Problem details
Verbatim output, no pictures: the lines from the beginning of the material through the line with "D1: LED blue", both ends kept.

START Material for this task

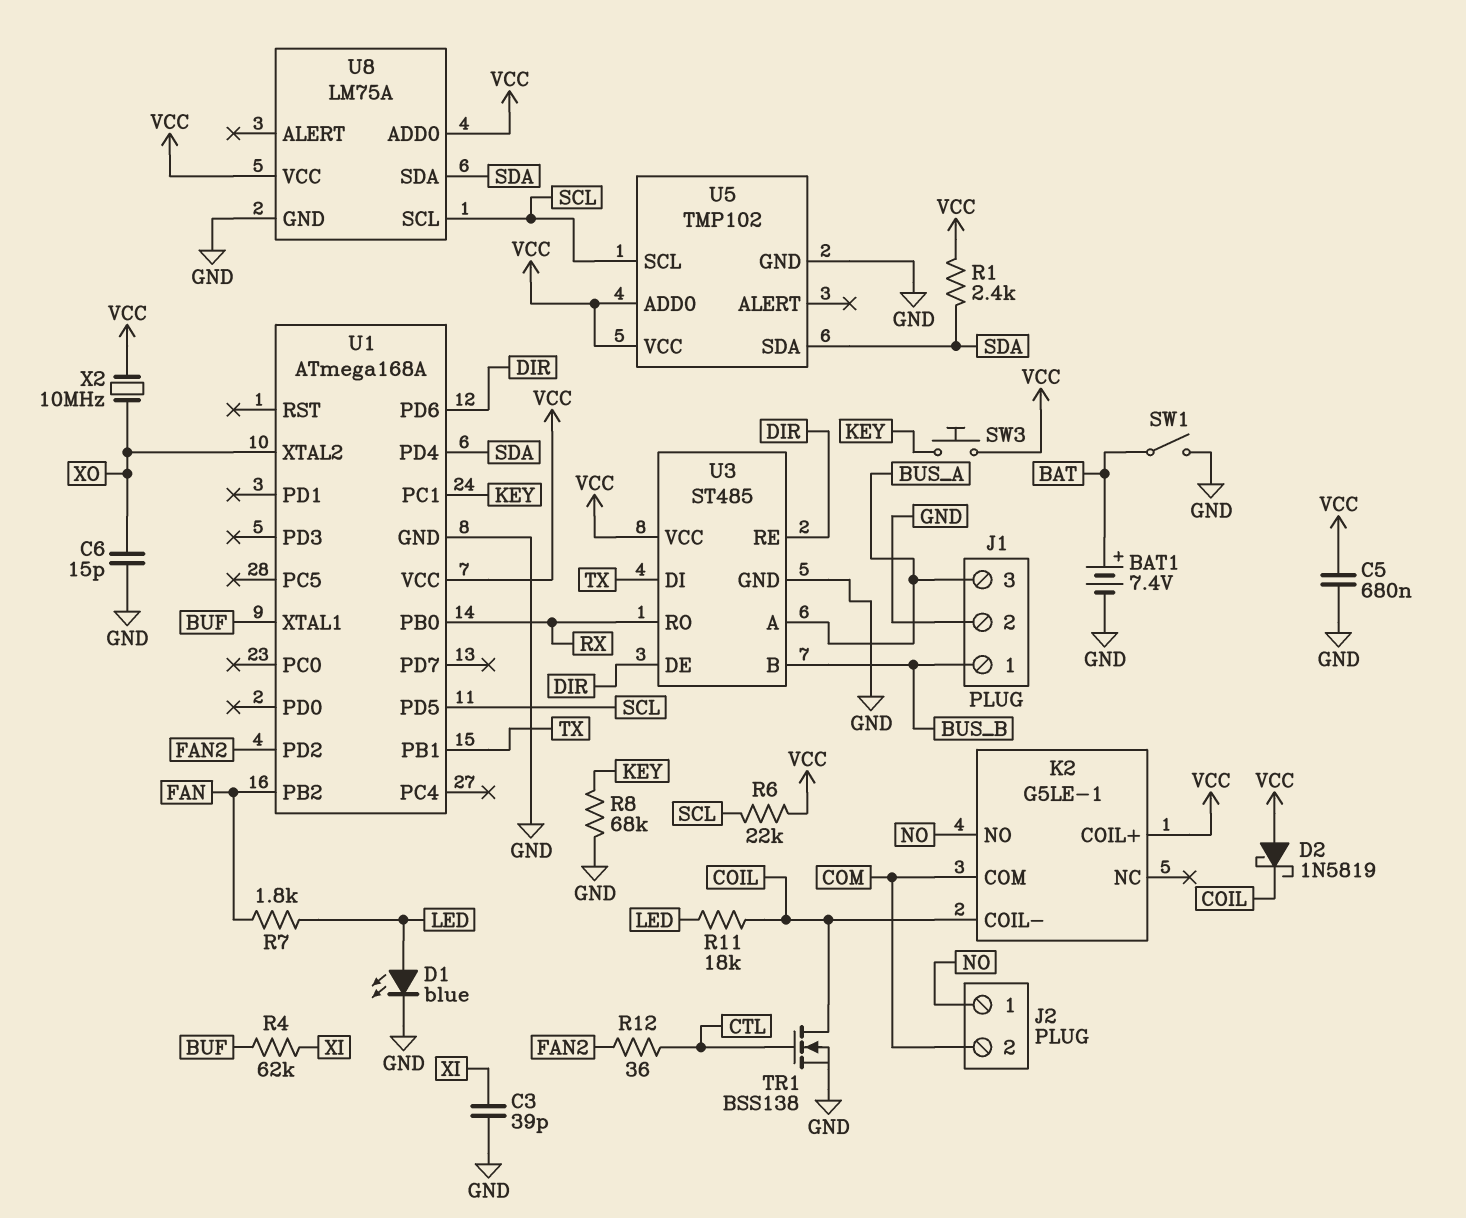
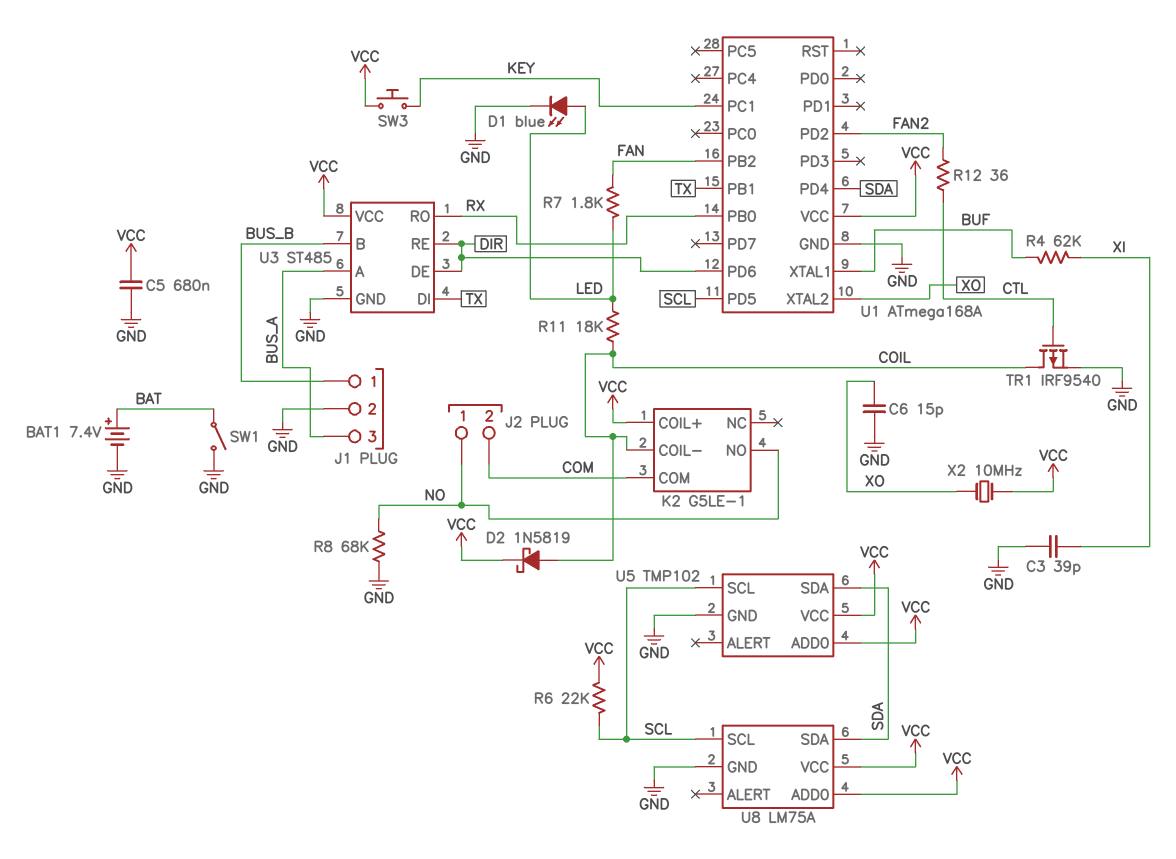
D2: schottky 1N5819 (A VCC, K COIL) -> schottky 1N5819 (A COIL, K VCC)
R1: 2.4k (SDA, VCC) -> none
R8: 68k (GND, KEY) -> 68k (GND, NO)
TR1: NMOS BSS138 (G CTL, D COIL, S GND) -> PMOS IRF9540 (G CTL, D COIL, S GND)

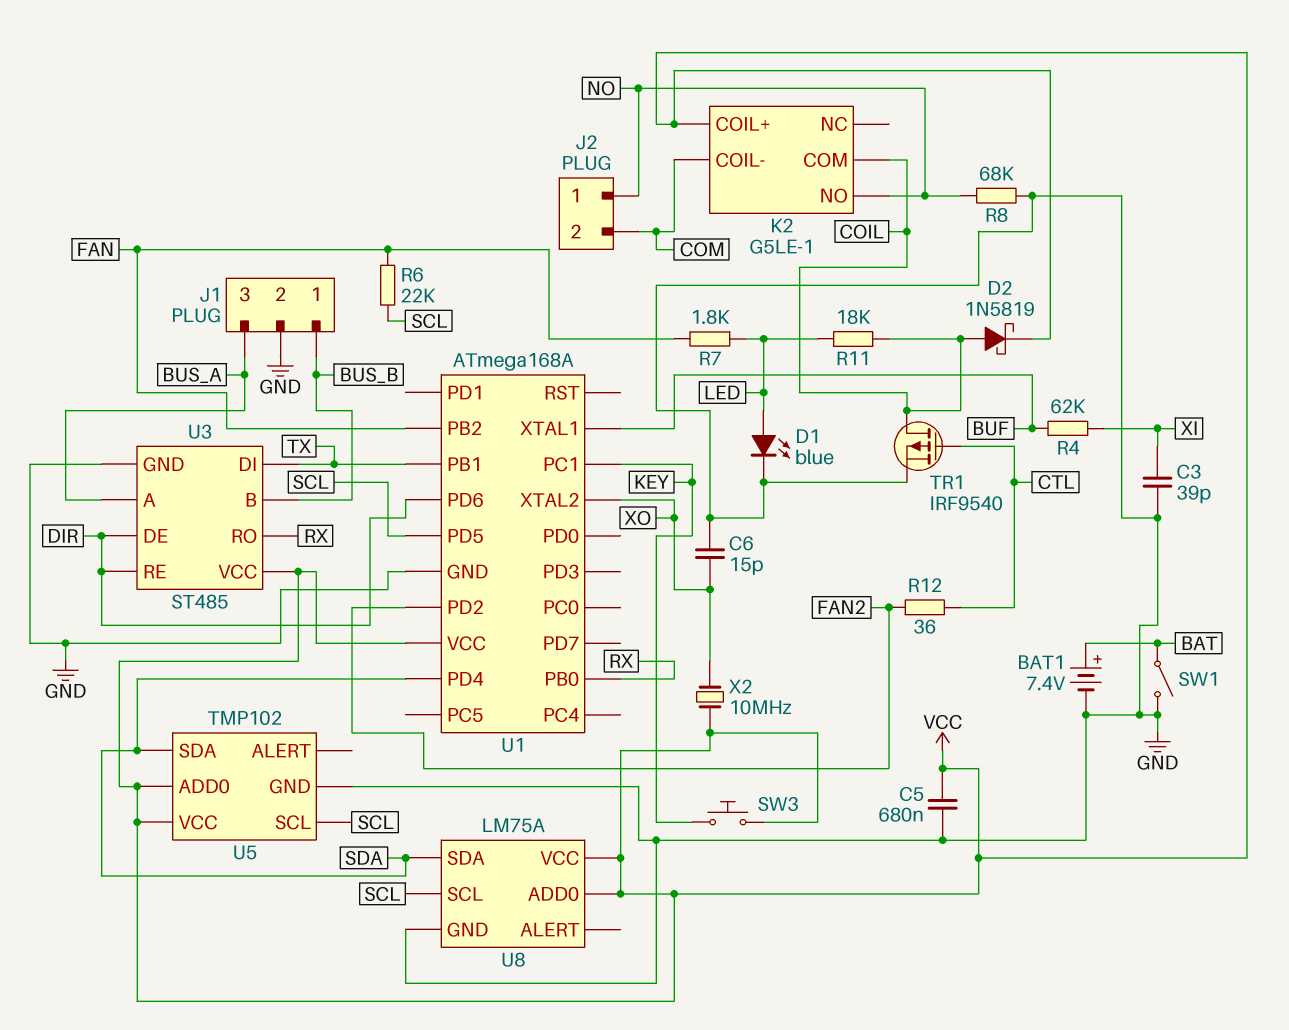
K2 pin COIL-: COIL -> COM
K2 pin COM: COM -> COIL
R6: 22k (SCL, VCC) -> 22k (FAN, SCL)

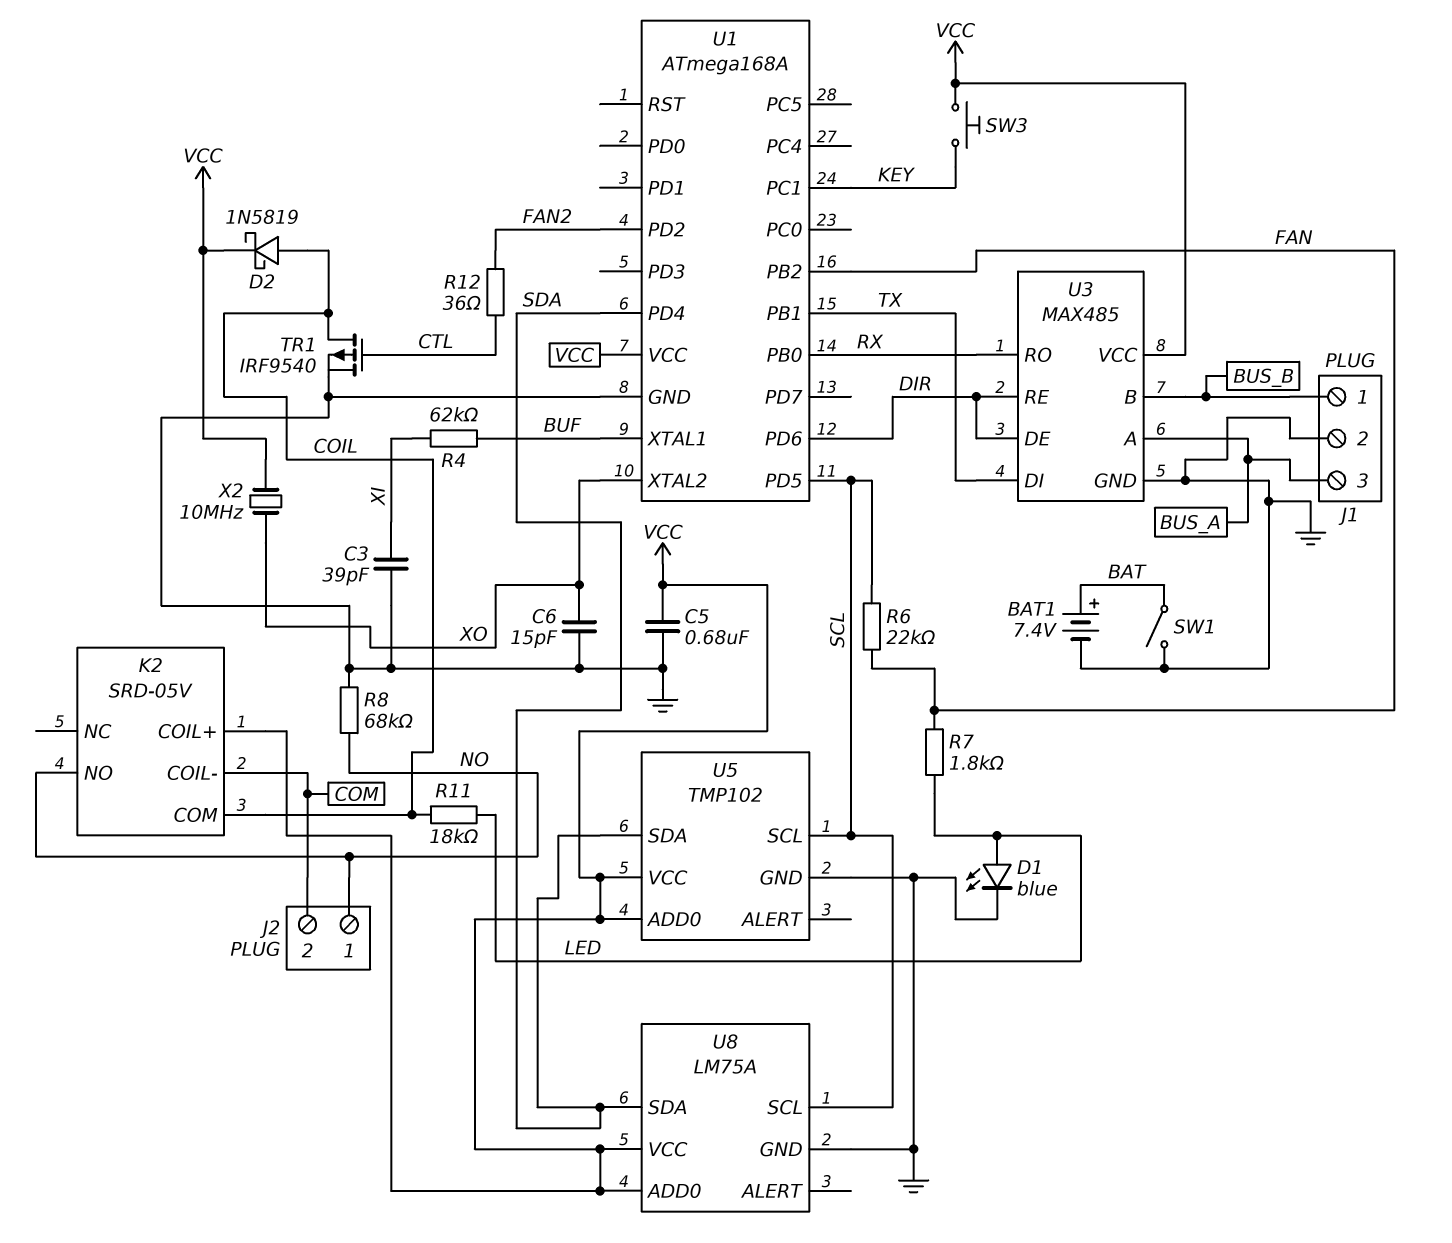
K2: G5LE-1 -> SRD-05V
U3: ST485 -> MAX485

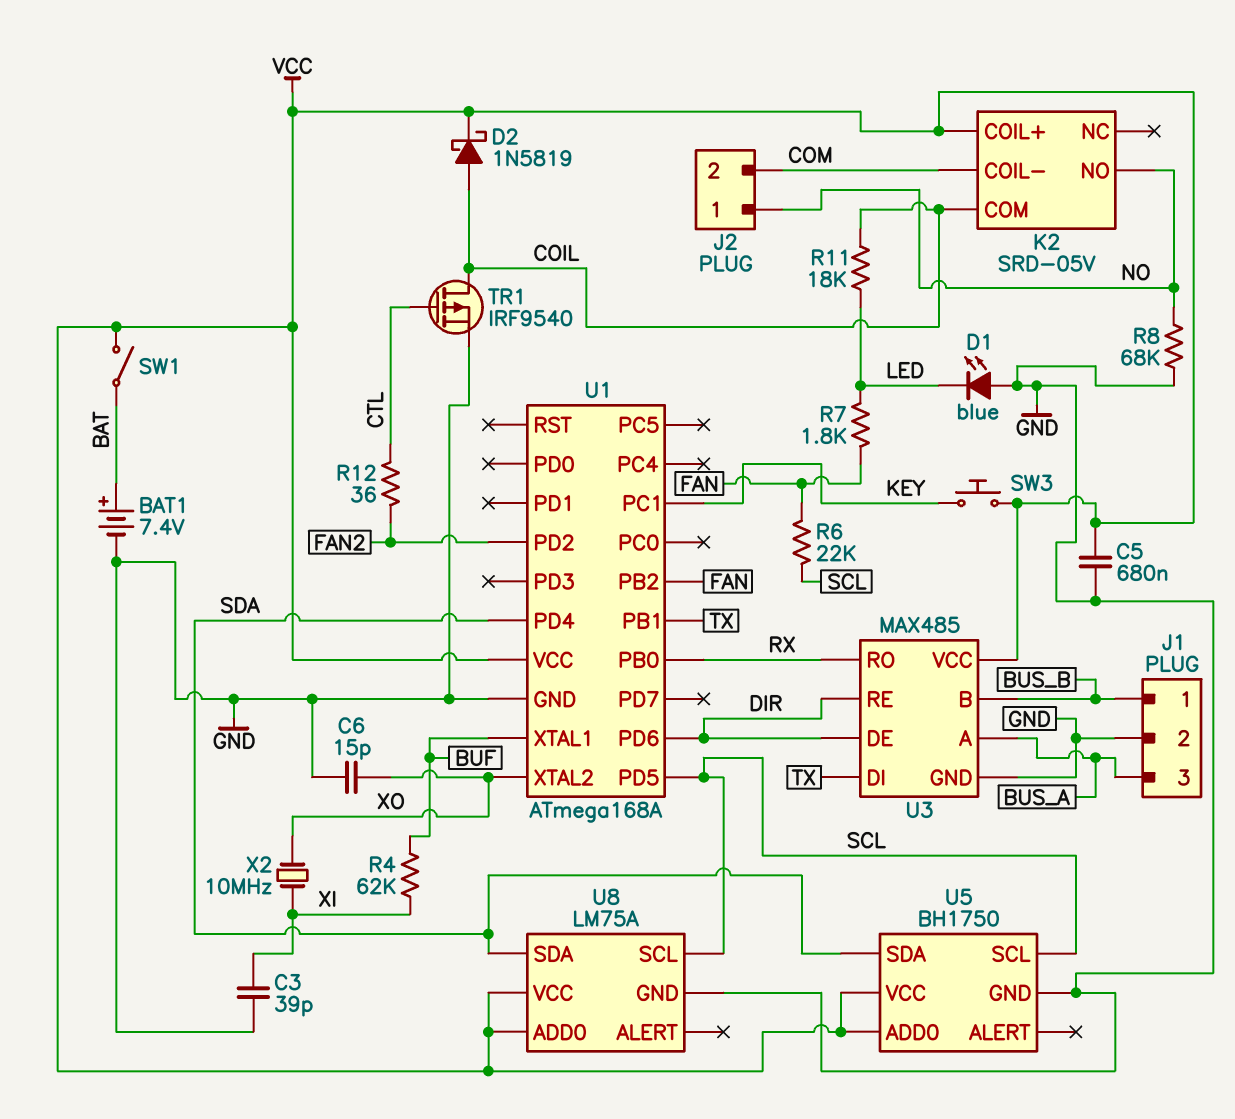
D1: LED blue (A LED, K GND) -> LED blue (A GND, K LED)
SW1: switch (BAT, GND) -> switch (BAT, VCC)
U5: TMP102 -> BH1750
X2: 10MHz (VCC, XO) -> 10MHz (XI, XO)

END Material for this task

Answer to this task
D2: schottky 1N5819 (A VCC, K COIL) -> schottky 1N5819 (A COIL, K VCC)
R1: 2.4k (SDA, VCC) -> none
R8: 68k (GND, KEY) -> 68k (GND, NO)
TR1: NMOS BSS138 (G CTL, D COIL, S GND) -> PMOS IRF9540 (G CTL, D COIL, S GND)

K2 pin COIL-: COIL -> COM
K2 pin COM: COM -> COIL
R6: 22k (SCL, VCC) -> 22k (FAN, SCL)

K2: G5LE-1 -> SRD-05V
U3: ST485 -> MAX485

D1: LED blue (A LED, K GND) -> LED blue (A GND, K LED)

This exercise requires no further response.